**WORK REQUIRED:** Below are the records; retype them exactly and omit each picture.

-- DATA SECTION follows --

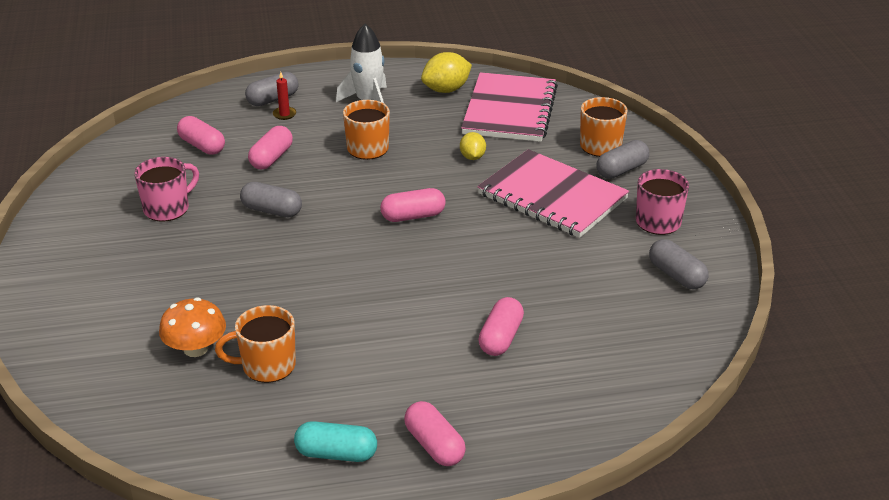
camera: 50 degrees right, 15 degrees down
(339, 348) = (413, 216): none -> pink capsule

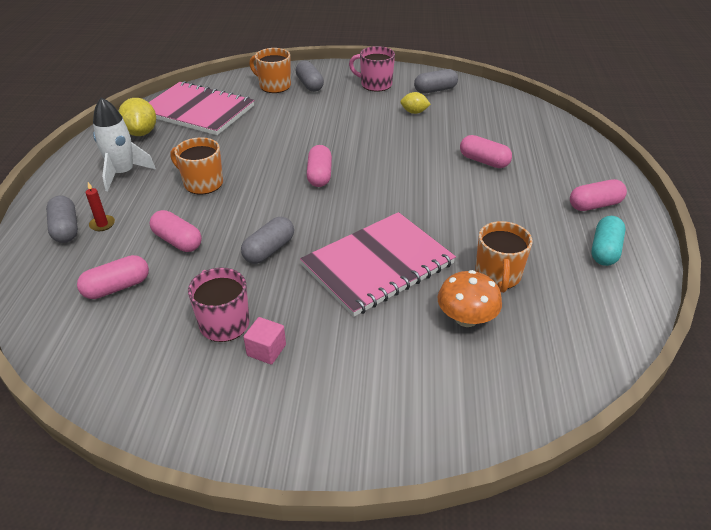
camera: 75 degrees left, 5 degrees up
(138, 237) = (266, 350): none -> pink cube
(472, 157) = (253, 137): yellow lemon -> yellow lemon (414, 112)
(552, 196) = (326, 114): pink notebook -> pink notebook (378, 265)

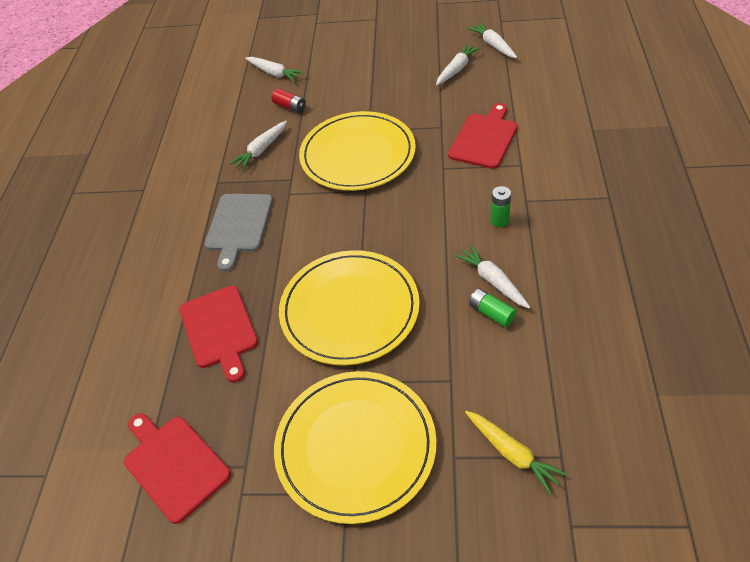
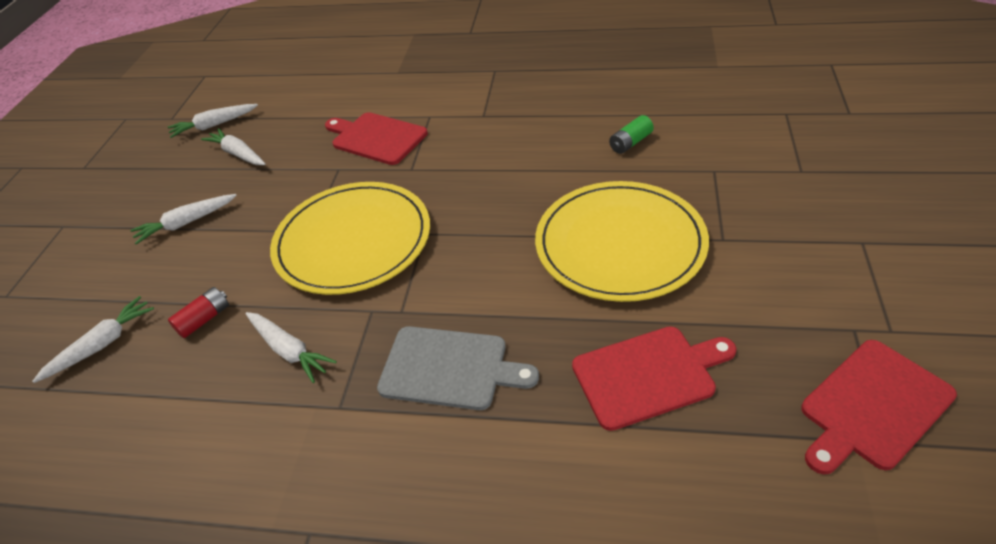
camera: 85 degrees left, 5 degrees down
(355, 446) = (805, 236): yellow plate -> none
(492, 281) = (589, 140): white carrot -> white carrot (186, 223)
(499, 220) = (507, 133): green battery -> none
(512, 453) = (789, 138): yellow carrot -> none

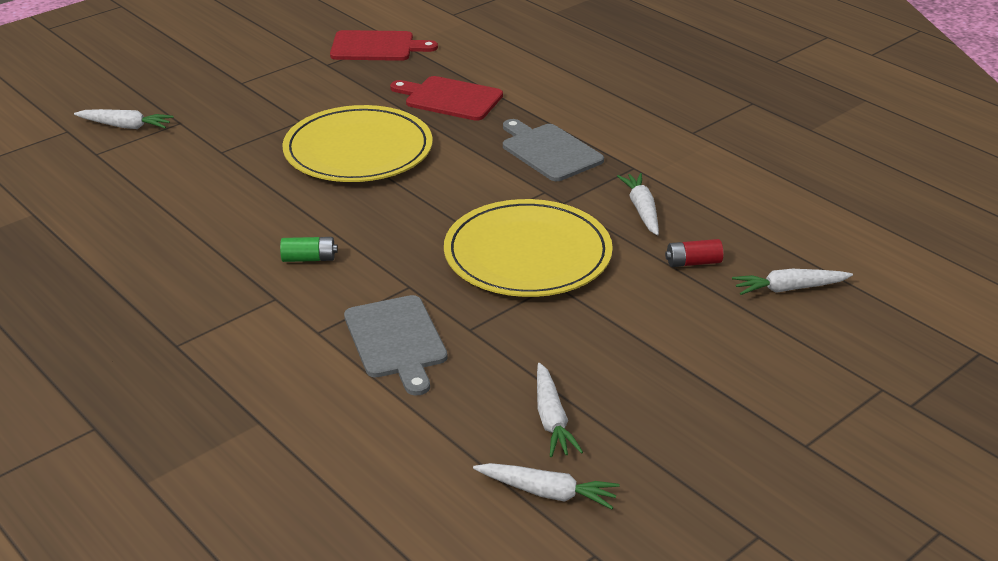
camera: 145 degrees left, 10 degrees down
(186, 223) = (663, 361): white carrot -> white carrot (125, 126)
(376, 138) = (396, 340): red cutting board -> grey cutting board
(630, 143) = (225, 199): green battery -> green battery (309, 259)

-- DATA SECTION concluded --

**SOLUTION FOR THIS EXERCISE:**
camera: 50 degrees right, 15 degrees down
(339, 348) = (413, 216): none -> pink capsule

camera: 75 degrees left, 5 degrees up
(138, 237) = (266, 350): none -> pink cube
(472, 157) = (253, 137): yellow lemon -> yellow lemon (414, 112)
(552, 196) = (326, 114): pink notebook -> pink notebook (378, 265)

camera: 85 degrees left, 5 degrees down
(355, 446) = (805, 236): yellow plate -> none
(492, 281) = (589, 140): white carrot -> white carrot (186, 223)
(499, 220) = (507, 133): green battery -> none
(512, 453) = (789, 138): yellow carrot -> none

camera: 145 degrees left, 10 degrees down
(186, 223) = (663, 361): white carrot -> white carrot (125, 126)
(376, 138) = (396, 340): red cutting board -> grey cutting board
(630, 143) = (225, 199): green battery -> green battery (309, 259)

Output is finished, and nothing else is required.